### Task item
Every line below that has "turned" in it should be copied.

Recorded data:
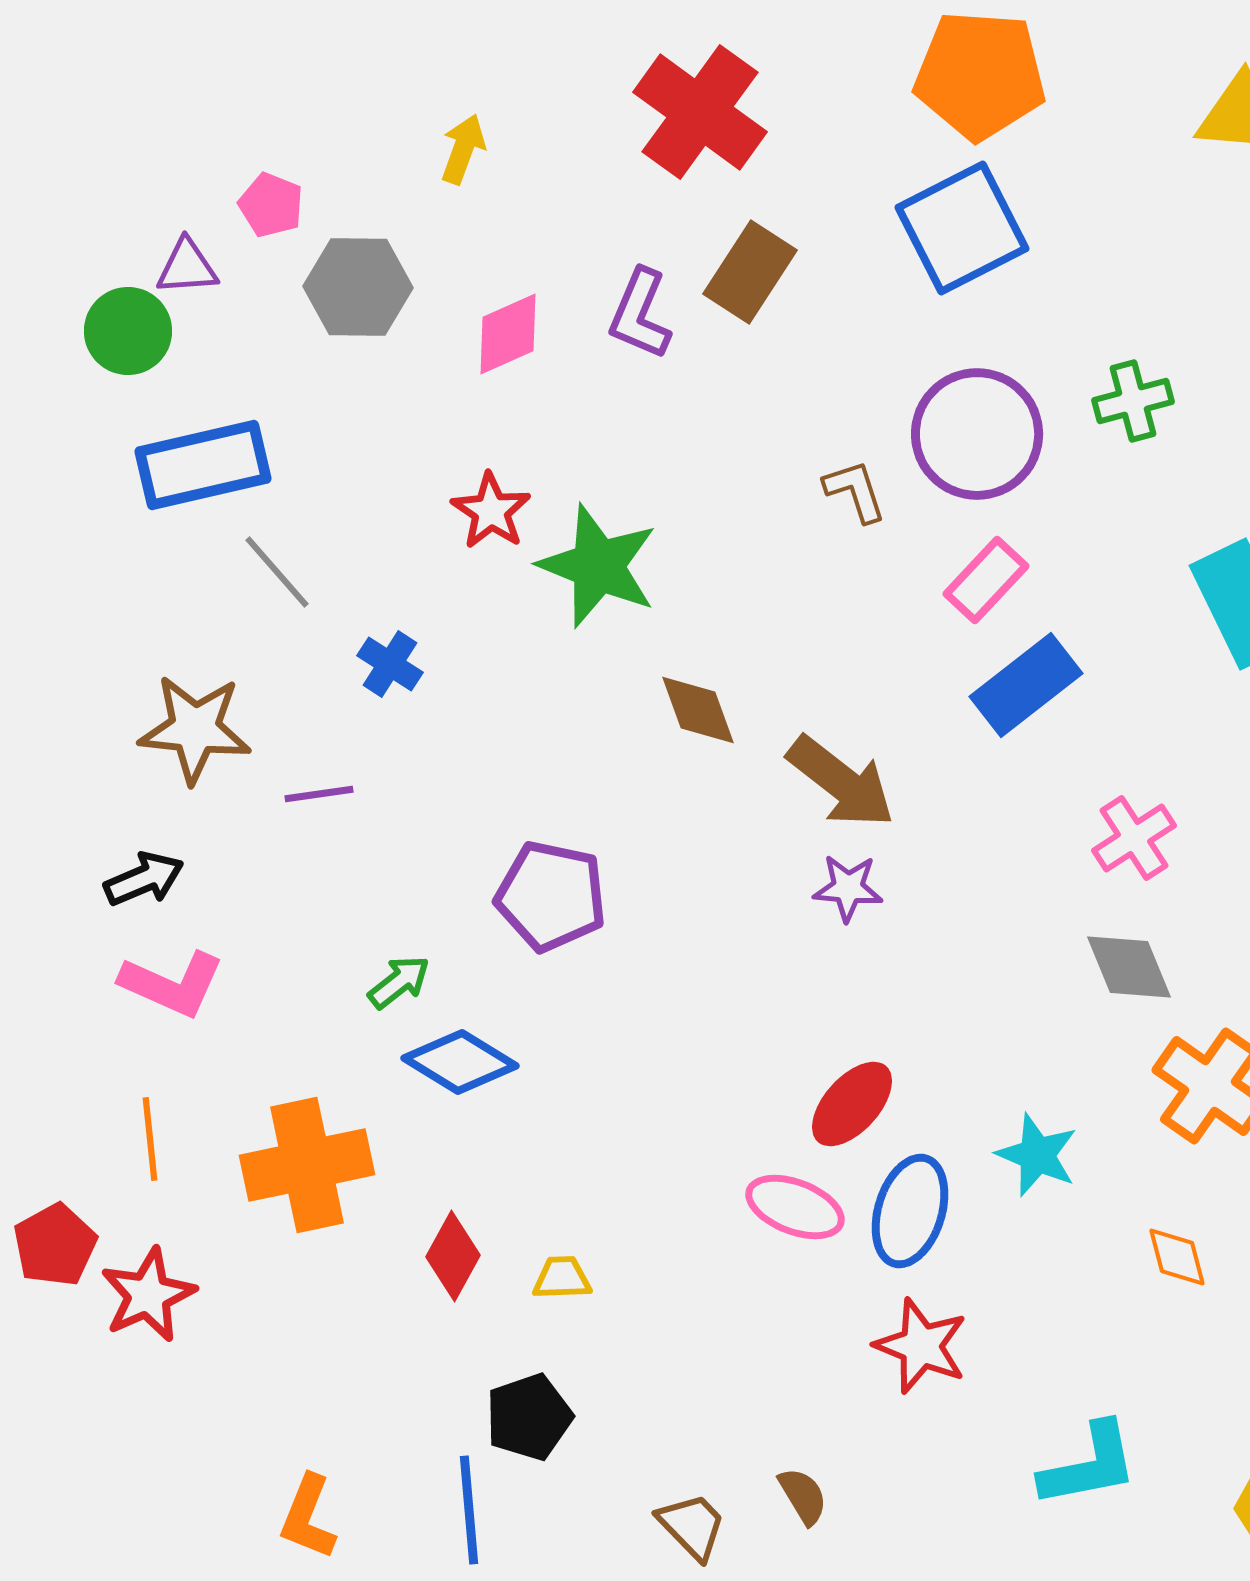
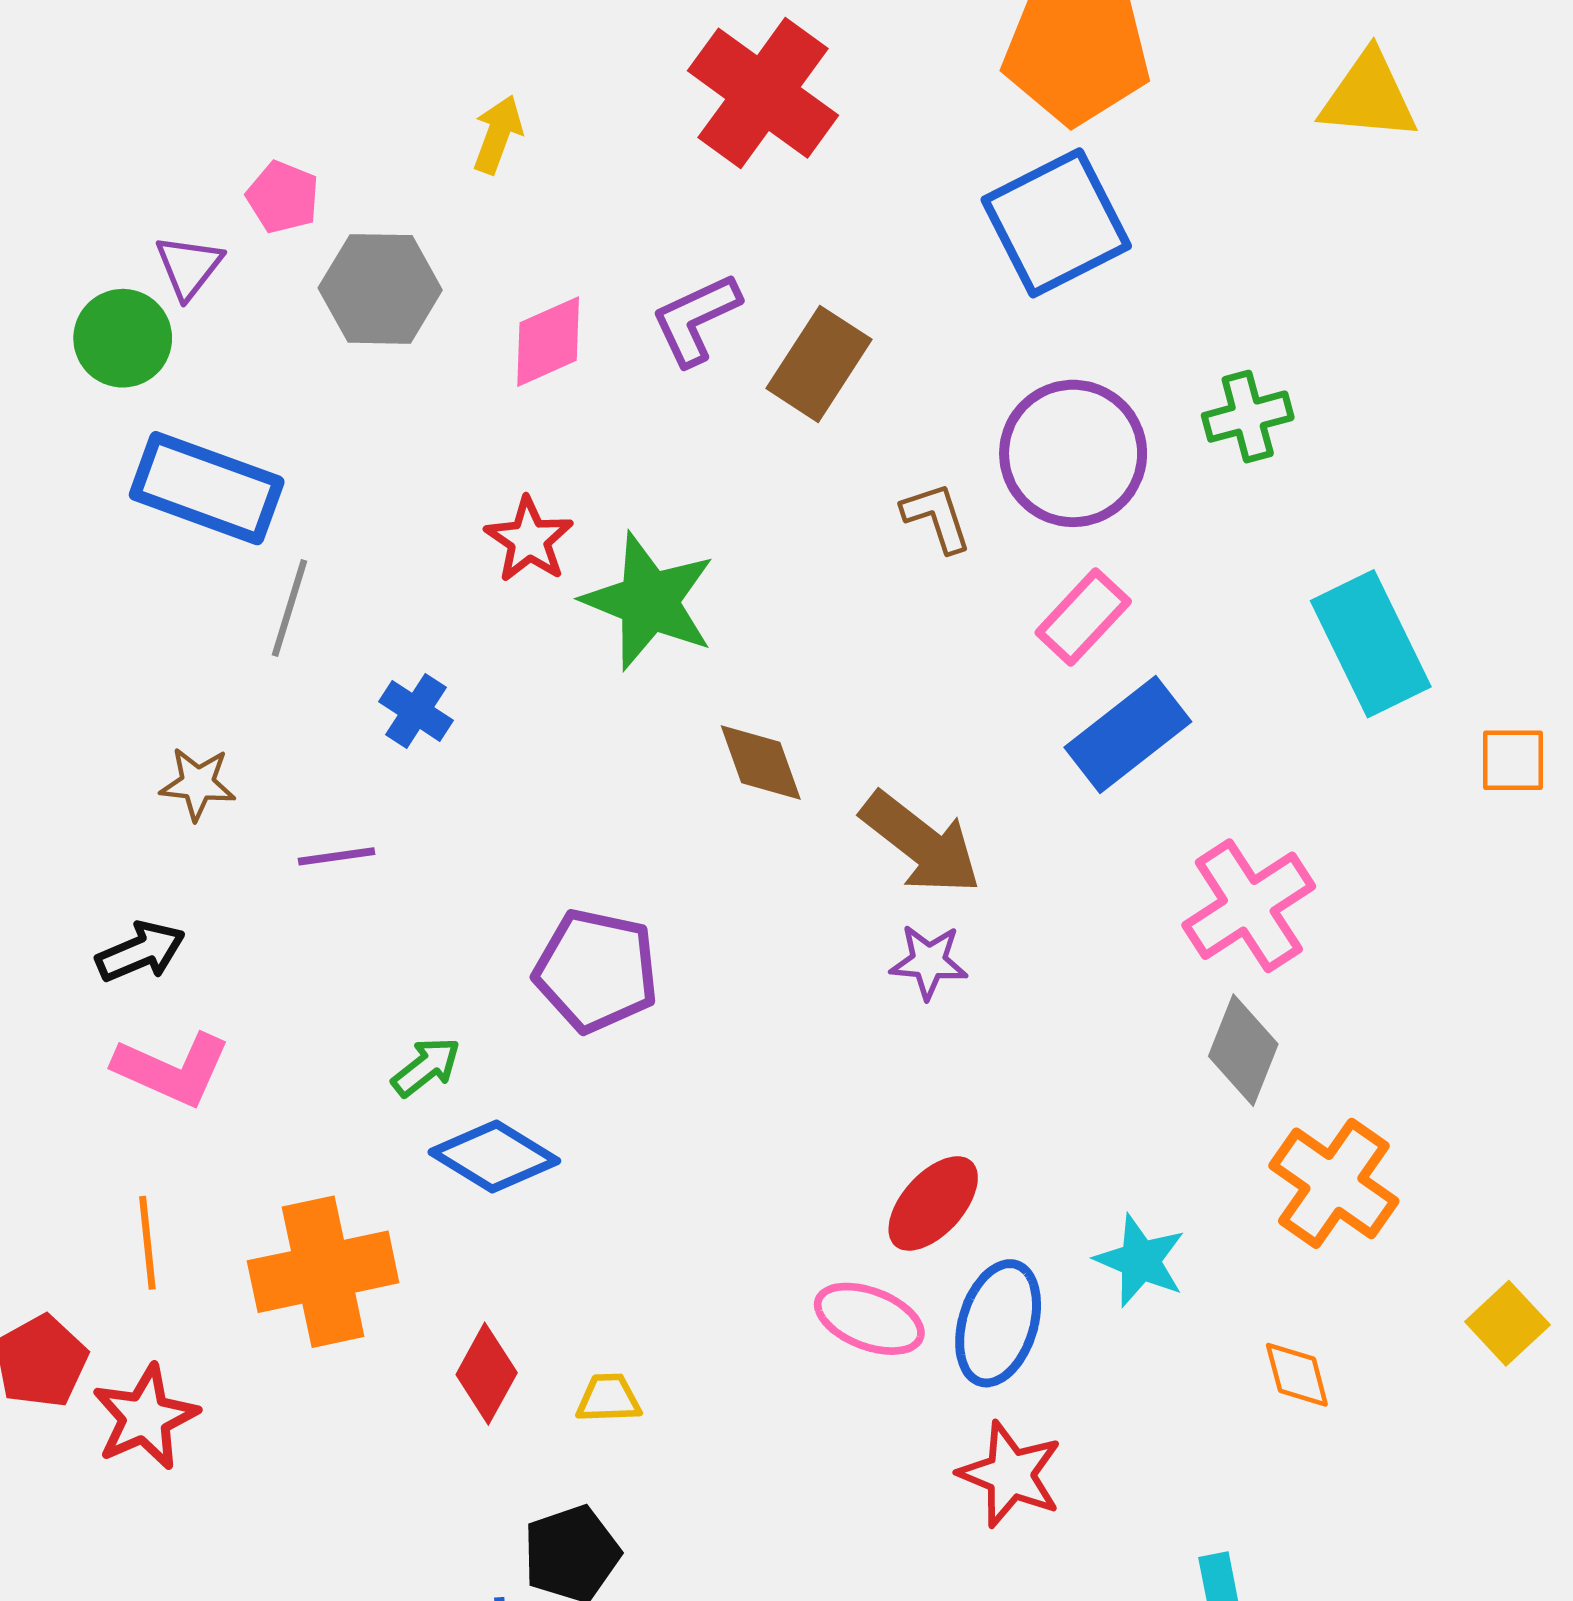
purple triangle: (187, 267) -> (189, 267), turned -48
brown rectangle: (750, 272) -> (819, 364), moved
purple L-shape: (640, 314) -> (696, 319), turned 42
blue rectangle: (203, 465) -> (207, 488), turned 33
gray line: (277, 572) -> (289, 608), turned 58
brown star: (195, 729) -> (198, 784), size x0.6
pink cross: (1134, 838) -> (1249, 906), size x1.4
gray diamond: (1129, 967) -> (1243, 1050), turned 44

### Response area
purple triangle: (187, 267) -> (189, 267), turned -48
purple L-shape: (640, 314) -> (696, 319), turned 42
blue rectangle: (203, 465) -> (207, 488), turned 33
gray line: (277, 572) -> (289, 608), turned 58
gray diamond: (1129, 967) -> (1243, 1050), turned 44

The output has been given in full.